Task to complete:
What is needed is an exact copy of every entry below, minus the images.

[Object correspondence data]
+-------+
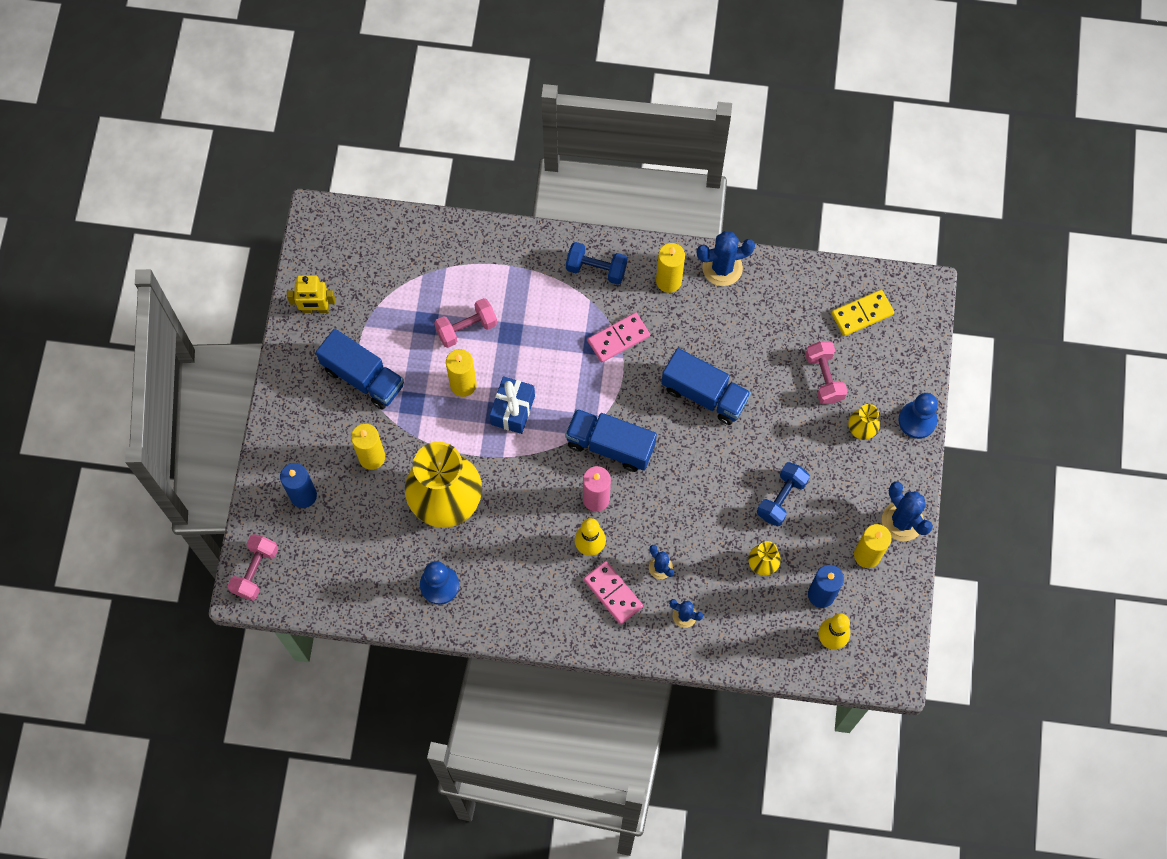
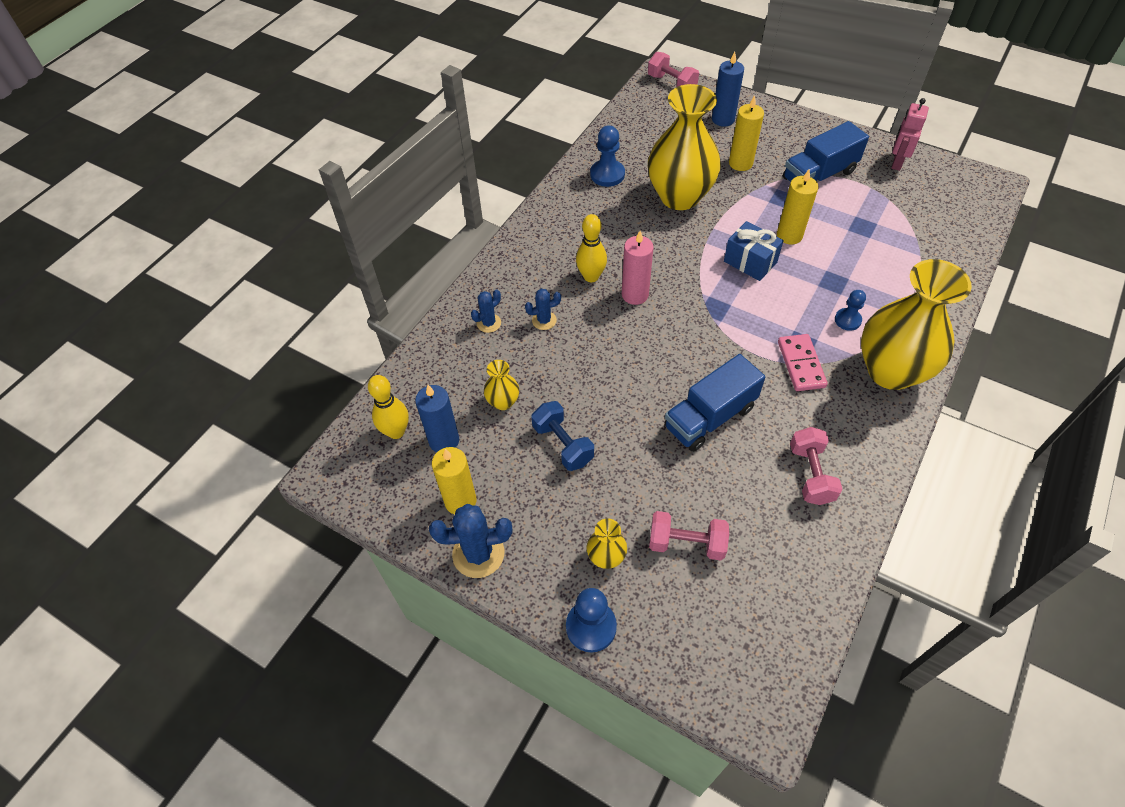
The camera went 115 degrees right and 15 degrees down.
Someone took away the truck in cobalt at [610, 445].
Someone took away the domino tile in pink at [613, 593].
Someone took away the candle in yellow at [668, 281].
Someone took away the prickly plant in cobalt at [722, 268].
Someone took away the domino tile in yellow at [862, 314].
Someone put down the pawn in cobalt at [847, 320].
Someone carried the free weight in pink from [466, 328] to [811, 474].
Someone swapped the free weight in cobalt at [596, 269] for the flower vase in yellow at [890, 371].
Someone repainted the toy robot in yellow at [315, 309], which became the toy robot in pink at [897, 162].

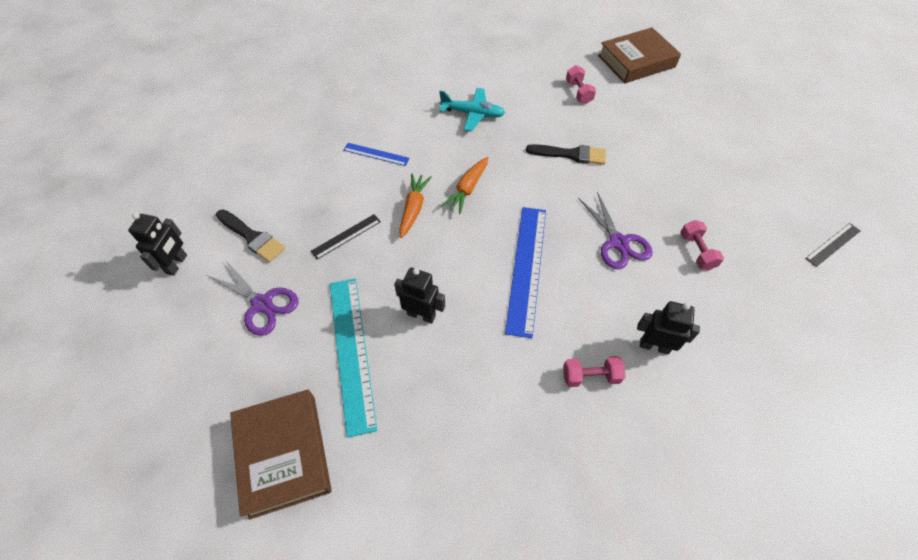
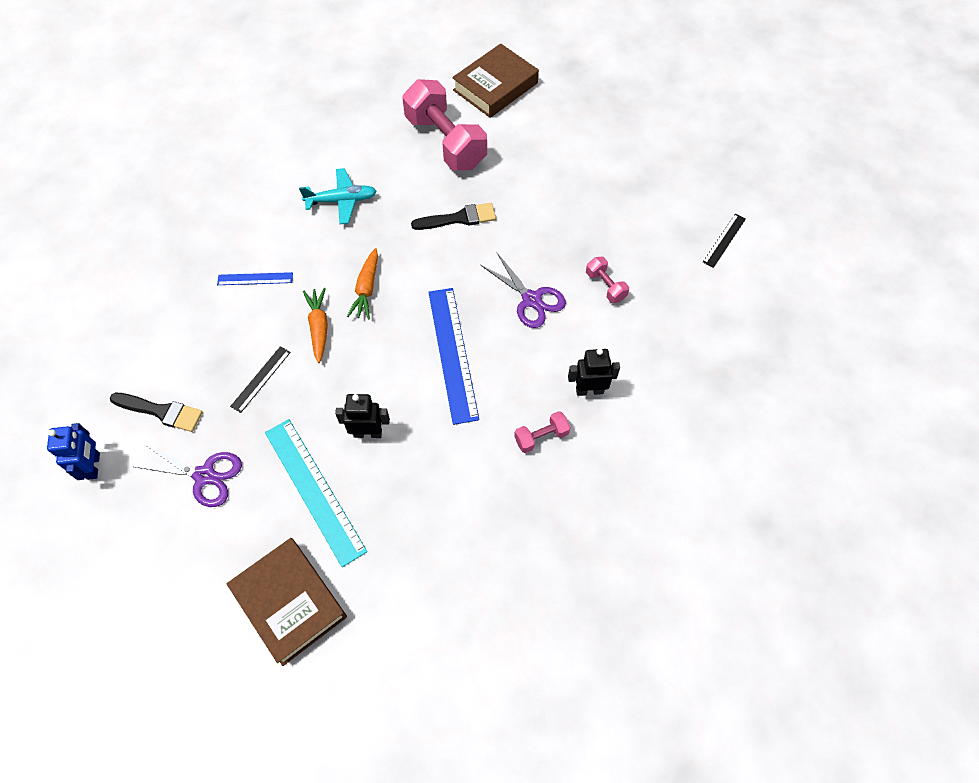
The camera went 20 degrees left and 5 degrees up.
Someone repainted the toy robot in jet-black at [177, 264], which became the toy robot in cobalt at [94, 466].
Someone scaled the free weight in pink at [578, 92] by 2.25.

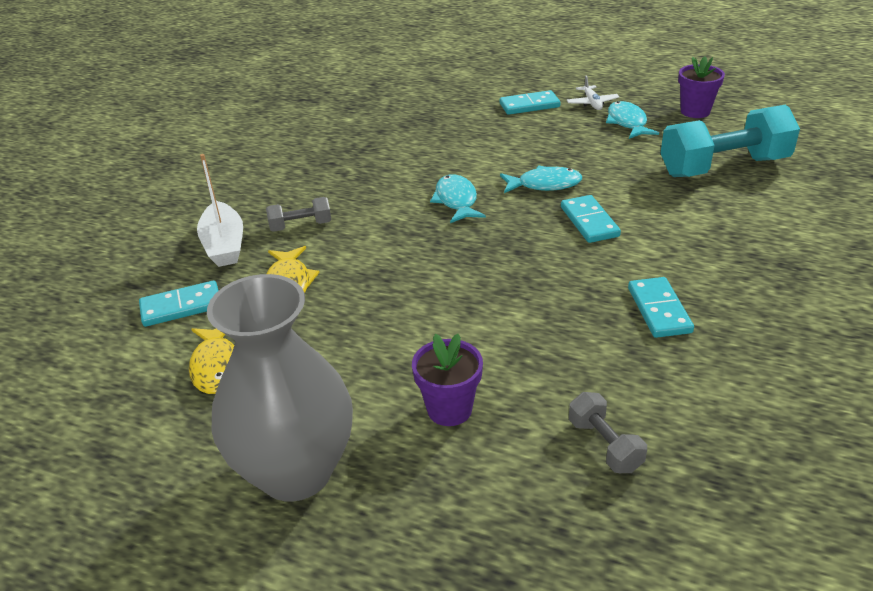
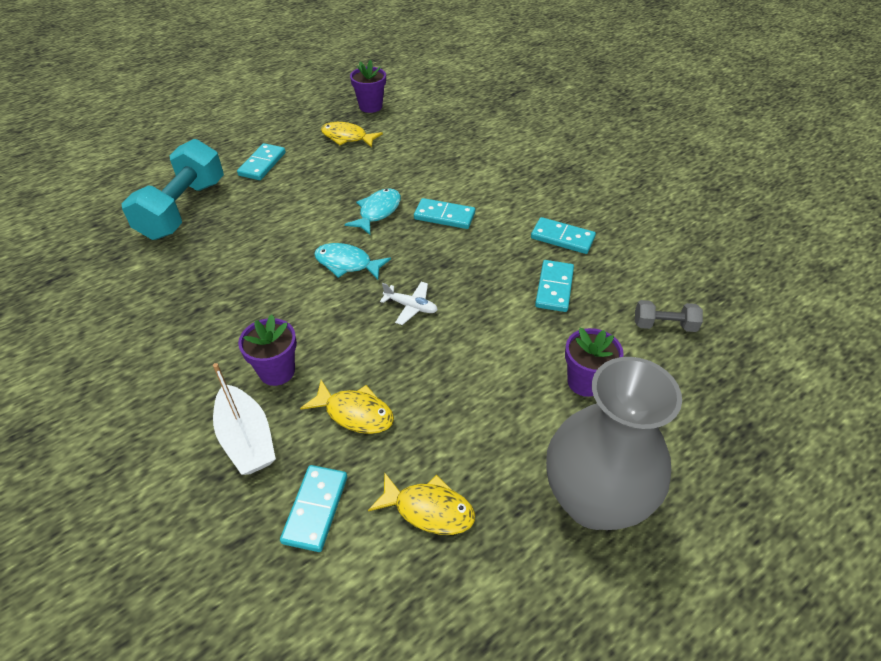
The camera went 60 degrees left and 10 degrees up.
Someone put down the domino tile in teal at [554, 288].
Someone carried the plane in pure white from [592, 103] to [411, 306].
Someone carried the free weight in teal from [723, 167] to [183, 209].
Someone swapped the free weight in gray at [301, 226] for the flower pot in royal purple at [277, 371].
Someone repainted the fish in teal at [627, 122], which became the fish in yellow at [347, 137].
Someone rotated the sailboat in pure white at [224, 245] by 45 degrees clockwise.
+-------+
Finished exercise:
The camera went 115 degrees right and 15 degrees down.
Someone took away the truck in cobalt at [610, 445].
Someone took away the domino tile in pink at [613, 593].
Someone took away the candle in yellow at [668, 281].
Someone took away the prickly plant in cobalt at [722, 268].
Someone took away the domino tile in yellow at [862, 314].
Someone put down the pawn in cobalt at [847, 320].
Someone carried the free weight in pink from [466, 328] to [811, 474].
Someone swapped the free weight in cobalt at [596, 269] for the flower vase in yellow at [890, 371].
Someone repainted the toy robot in yellow at [315, 309], which became the toy robot in pink at [897, 162].

The camera went 20 degrees left and 5 degrees up.
Someone repainted the toy robot in jet-black at [177, 264], which became the toy robot in cobalt at [94, 466].
Someone scaled the free weight in pink at [578, 92] by 2.25.

The camera went 60 degrees left and 10 degrees up.
Someone put down the domino tile in teal at [554, 288].
Someone carried the plane in pure white from [592, 103] to [411, 306].
Someone carried the free weight in teal from [723, 167] to [183, 209].
Someone swapped the free weight in gray at [301, 226] for the flower pot in royal purple at [277, 371].
Someone repainted the fish in teal at [627, 122], which became the fish in yellow at [347, 137].
Someone rotated the sailboat in pure white at [224, 245] by 45 degrees clockwise.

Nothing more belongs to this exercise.